→ **WORK ORDER**: I would like each line of the data that holds the word "traffic" copied out.

→ **SOURCE DATA**:
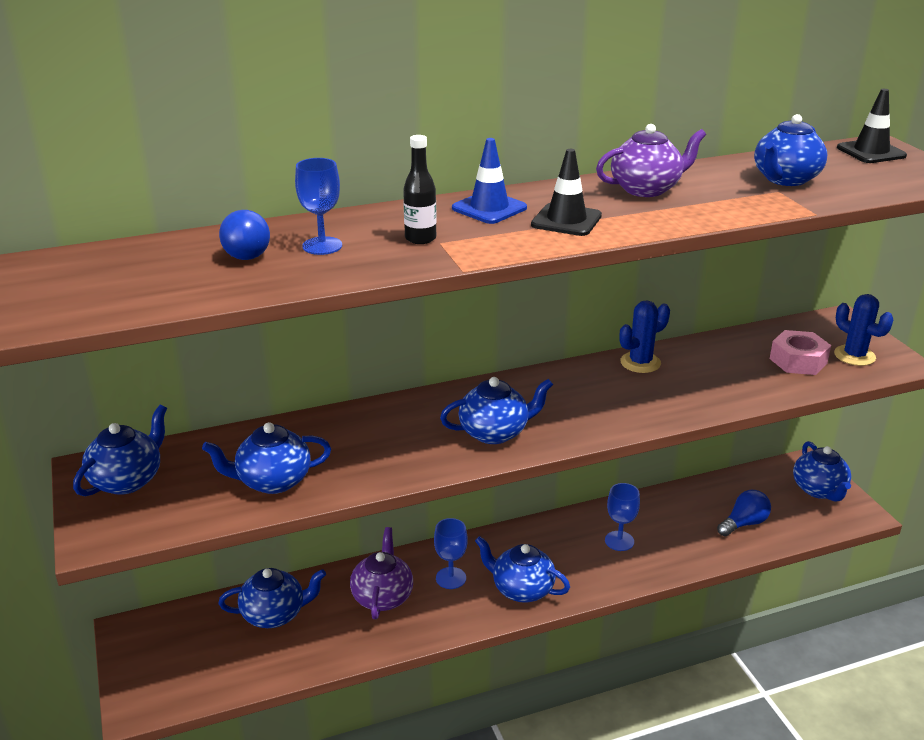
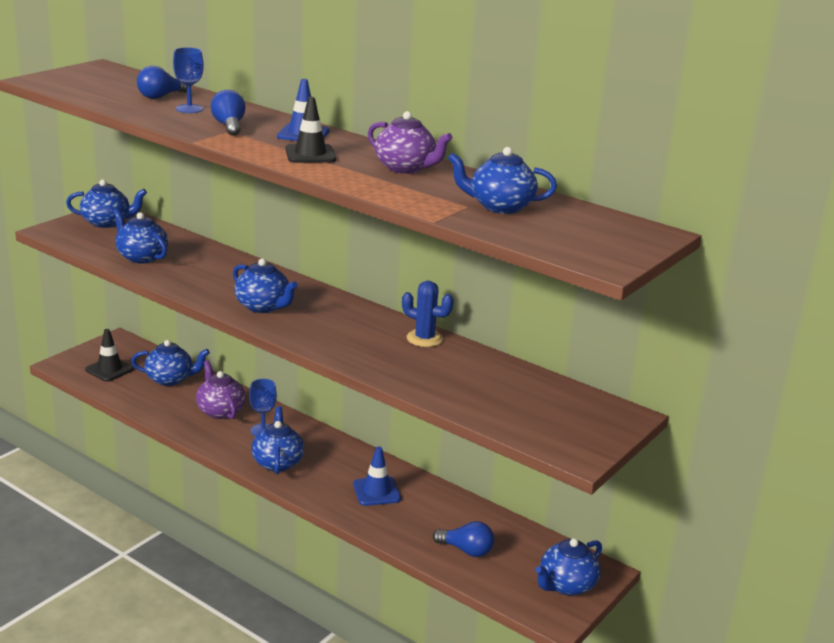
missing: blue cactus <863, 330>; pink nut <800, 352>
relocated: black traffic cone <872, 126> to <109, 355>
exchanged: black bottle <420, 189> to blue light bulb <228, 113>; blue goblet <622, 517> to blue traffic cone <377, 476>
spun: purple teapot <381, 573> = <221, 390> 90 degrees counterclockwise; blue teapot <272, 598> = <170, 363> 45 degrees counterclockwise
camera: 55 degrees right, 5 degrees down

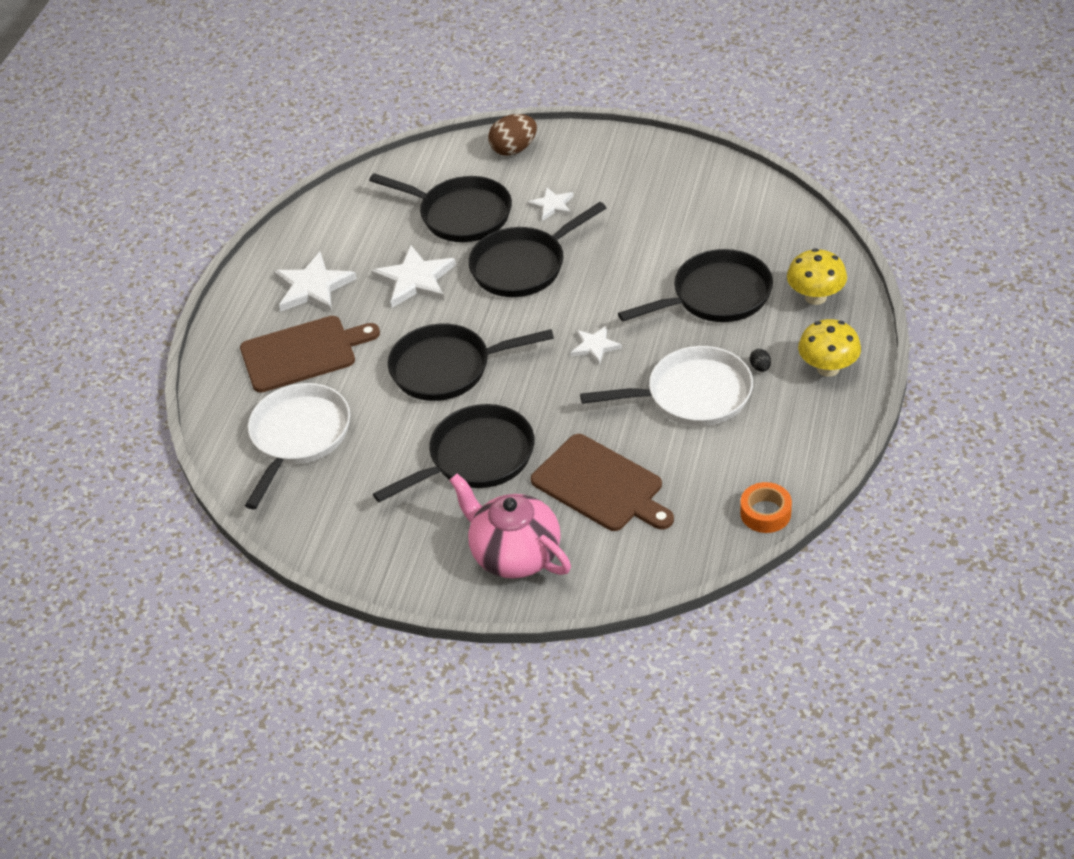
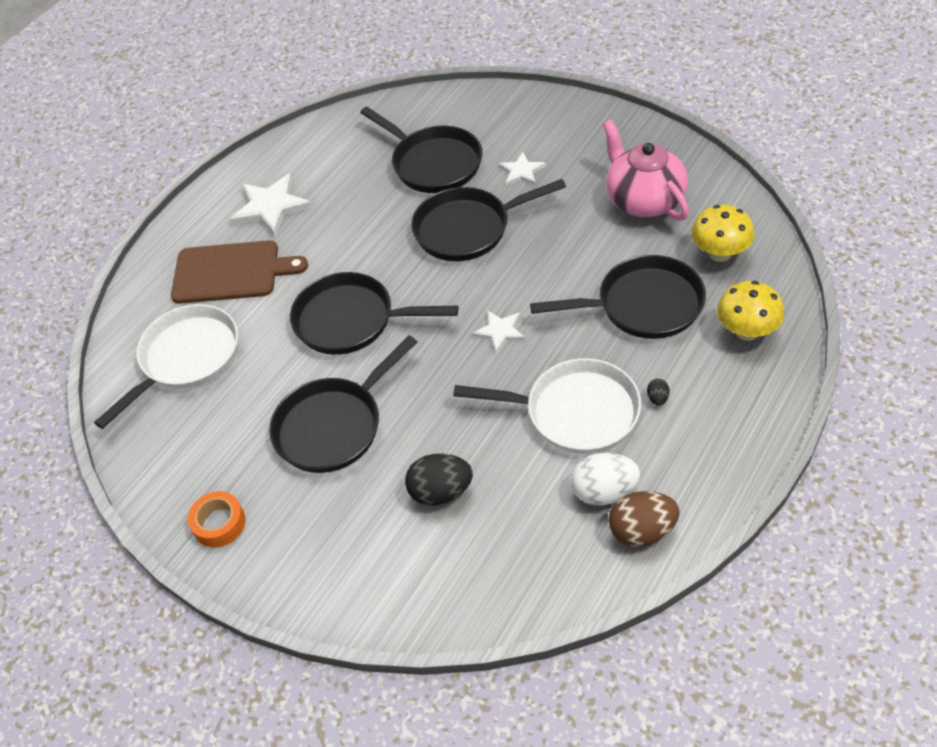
missing: white star <413, 276>
appeared: white egg <605, 479>
relocated: brown egg <512, 135> to <644, 519>; yellow mushroom <829, 348> to <722, 233>; pink teapot <510, 526> to <646, 170>; orange tape <766, 507> to <217, 519>
exchanged: brown cutting board <602, 482> to black egg <439, 479>
spun: black pan <453, 453> = <343, 404> 150 degrees clockwise
camera: 20 degrees right, 5 degrees up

→ **SOLUTION TO THE EXERCISE**:
relocated: black traffic cone <872, 126> to <109, 355>
exchanged: black bottle <420, 189> to blue light bulb <228, 113>; blue goblet <622, 517> to blue traffic cone <377, 476>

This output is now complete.